=== WORK TO COMPLETE ===
Copy out the data below word for word, starting with the line that contains "Question: Is silver metallic fence at lower center closer" and going on through the line that contains "Question: Which object", with both of those lines included.

=== SUPPLIED DATA ===
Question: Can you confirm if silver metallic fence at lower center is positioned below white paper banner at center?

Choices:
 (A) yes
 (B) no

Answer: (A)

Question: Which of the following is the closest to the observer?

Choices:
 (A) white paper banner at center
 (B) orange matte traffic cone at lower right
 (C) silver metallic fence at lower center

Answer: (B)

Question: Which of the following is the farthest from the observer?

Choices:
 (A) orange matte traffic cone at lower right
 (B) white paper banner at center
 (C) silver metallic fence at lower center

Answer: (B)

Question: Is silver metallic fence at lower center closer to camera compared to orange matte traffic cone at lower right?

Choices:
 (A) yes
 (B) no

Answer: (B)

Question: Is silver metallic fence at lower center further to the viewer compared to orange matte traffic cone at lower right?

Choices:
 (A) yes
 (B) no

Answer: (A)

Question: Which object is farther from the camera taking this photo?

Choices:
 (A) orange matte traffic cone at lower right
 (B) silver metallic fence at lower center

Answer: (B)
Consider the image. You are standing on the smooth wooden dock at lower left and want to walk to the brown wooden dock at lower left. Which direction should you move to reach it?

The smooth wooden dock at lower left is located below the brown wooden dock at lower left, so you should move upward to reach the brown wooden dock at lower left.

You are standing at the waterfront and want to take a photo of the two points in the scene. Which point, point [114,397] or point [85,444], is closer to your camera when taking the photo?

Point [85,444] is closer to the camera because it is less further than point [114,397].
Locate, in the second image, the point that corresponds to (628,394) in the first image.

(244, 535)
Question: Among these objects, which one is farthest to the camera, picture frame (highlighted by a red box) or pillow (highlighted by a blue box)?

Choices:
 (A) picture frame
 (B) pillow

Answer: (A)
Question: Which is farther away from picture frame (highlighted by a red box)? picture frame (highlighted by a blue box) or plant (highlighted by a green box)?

=== COMPLETED EXERCISE ===
Question: Is silver metallic fence at lower center closer to camera compared to orange matte traffic cone at lower right?

Choices:
 (A) yes
 (B) no

Answer: (B)

Question: Is silver metallic fence at lower center further to the viewer compared to orange matte traffic cone at lower right?

Choices:
 (A) yes
 (B) no

Answer: (A)

Question: Which object is farther from the camera taking this photo?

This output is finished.